What you need to do> Give back, word for word, the line that contains "(157, 266) = (467, 370): pink" and every line that follows it in the data below.

================================

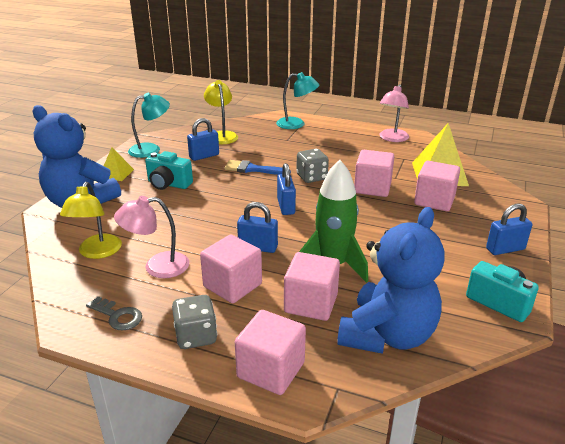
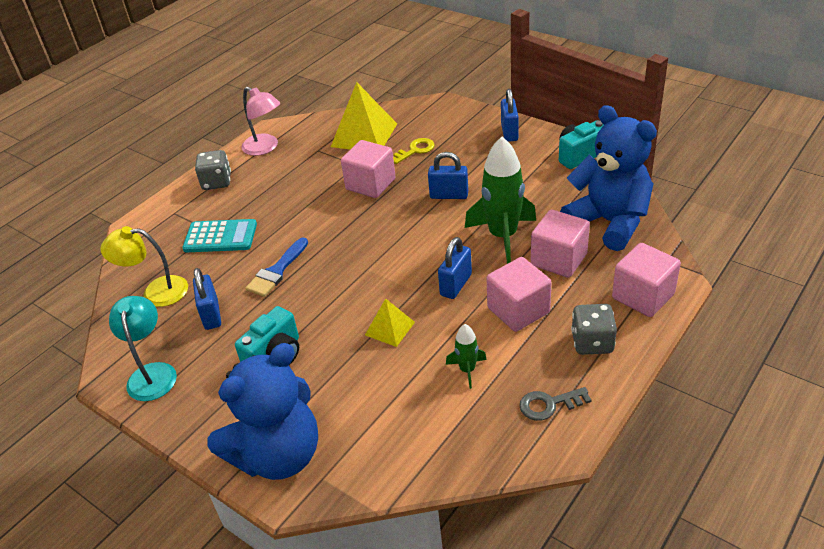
camera: 70 degrees left, 10 degrees up
(97, 252) = (419, 428): yellow lamp -> none
(116, 173) = (210, 415): yellow pyramid -> yellow pyramid (389, 328)
(117, 316) = (549, 404): grey key -> grey key turned 150 degrees counterclockwise
(157, 266) = (467, 370): pink lamp -> green rocket
(282, 143) = (220, 237): none -> turquoise calculator
(286, 206) = (381, 254): blue padlock -> blue padlock (449, 195)
(296, 124) = (171, 216): turquoise lamp -> none
(311, 177) = (324, 224): grey dice -> grey dice (217, 182)
(434, 201) = (415, 150): pink cube -> yellow key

================================

Solution to the problem>
(157, 266) = (467, 370): pink lamp -> green rocket
(282, 143) = (220, 237): none -> turquoise calculator
(286, 206) = (381, 254): blue padlock -> blue padlock (449, 195)
(296, 124) = (171, 216): turquoise lamp -> none
(311, 177) = (324, 224): grey dice -> grey dice (217, 182)
(434, 201) = (415, 150): pink cube -> yellow key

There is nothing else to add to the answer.